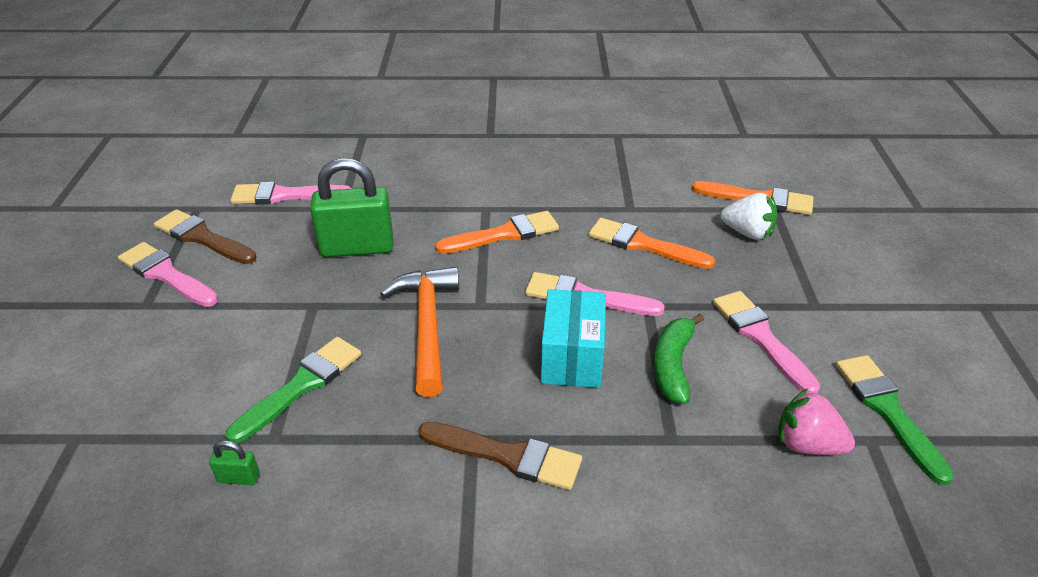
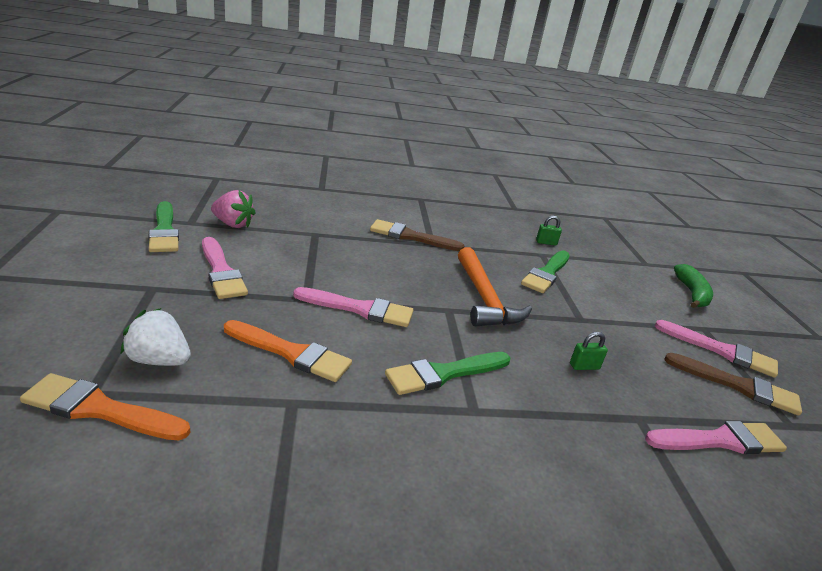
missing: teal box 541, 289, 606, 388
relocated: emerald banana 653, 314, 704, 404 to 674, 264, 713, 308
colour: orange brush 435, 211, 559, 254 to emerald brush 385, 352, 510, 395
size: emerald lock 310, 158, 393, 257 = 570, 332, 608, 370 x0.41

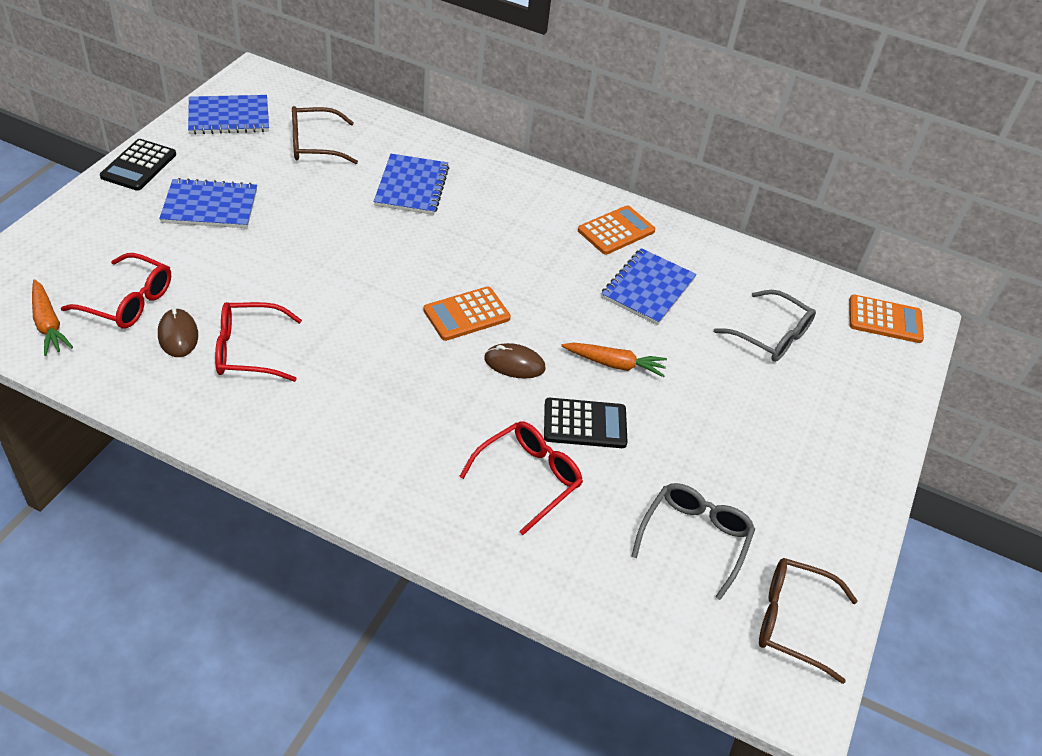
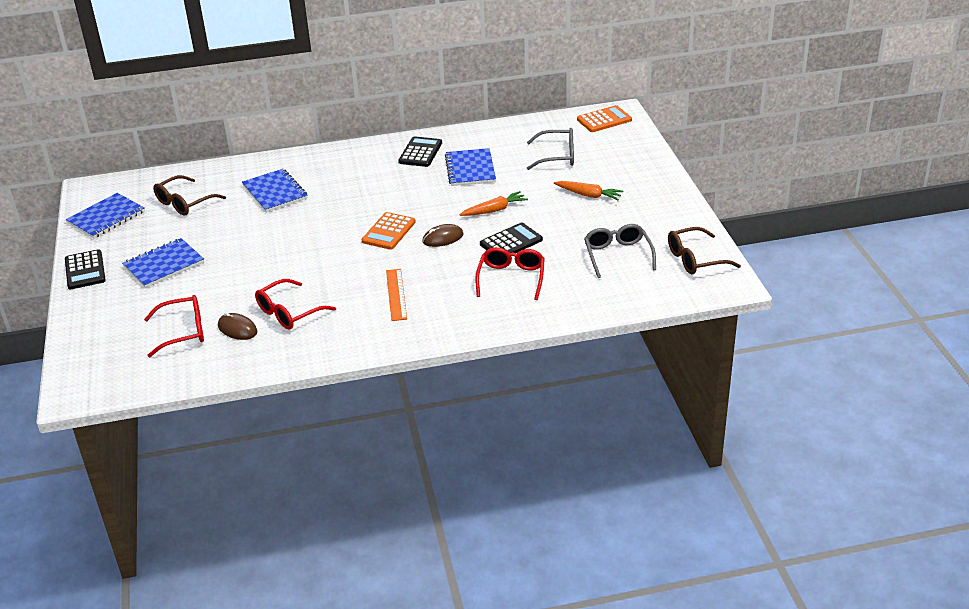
appeared: orange ruler 386, 269, 407, 321
relocated: orange toy carrot 32, 279, 73, 356 to 554, 181, 623, 200
colour: orange adding machine 578, 205, 655, 255 to ebony adding machine 398, 136, 442, 167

────────────────────

(WHAT YOU SHOULD DO) From the first line to the last, copy the records exactly and skip the pictures.

(WRITTEN SOLUTION)
missing: teal box 541, 289, 606, 388
relocated: emerald banana 653, 314, 704, 404 to 674, 264, 713, 308
colour: orange brush 435, 211, 559, 254 to emerald brush 385, 352, 510, 395
size: emerald lock 310, 158, 393, 257 = 570, 332, 608, 370 x0.41

appeared: orange ruler 386, 269, 407, 321
relocated: orange toy carrot 32, 279, 73, 356 to 554, 181, 623, 200
colour: orange adding machine 578, 205, 655, 255 to ebony adding machine 398, 136, 442, 167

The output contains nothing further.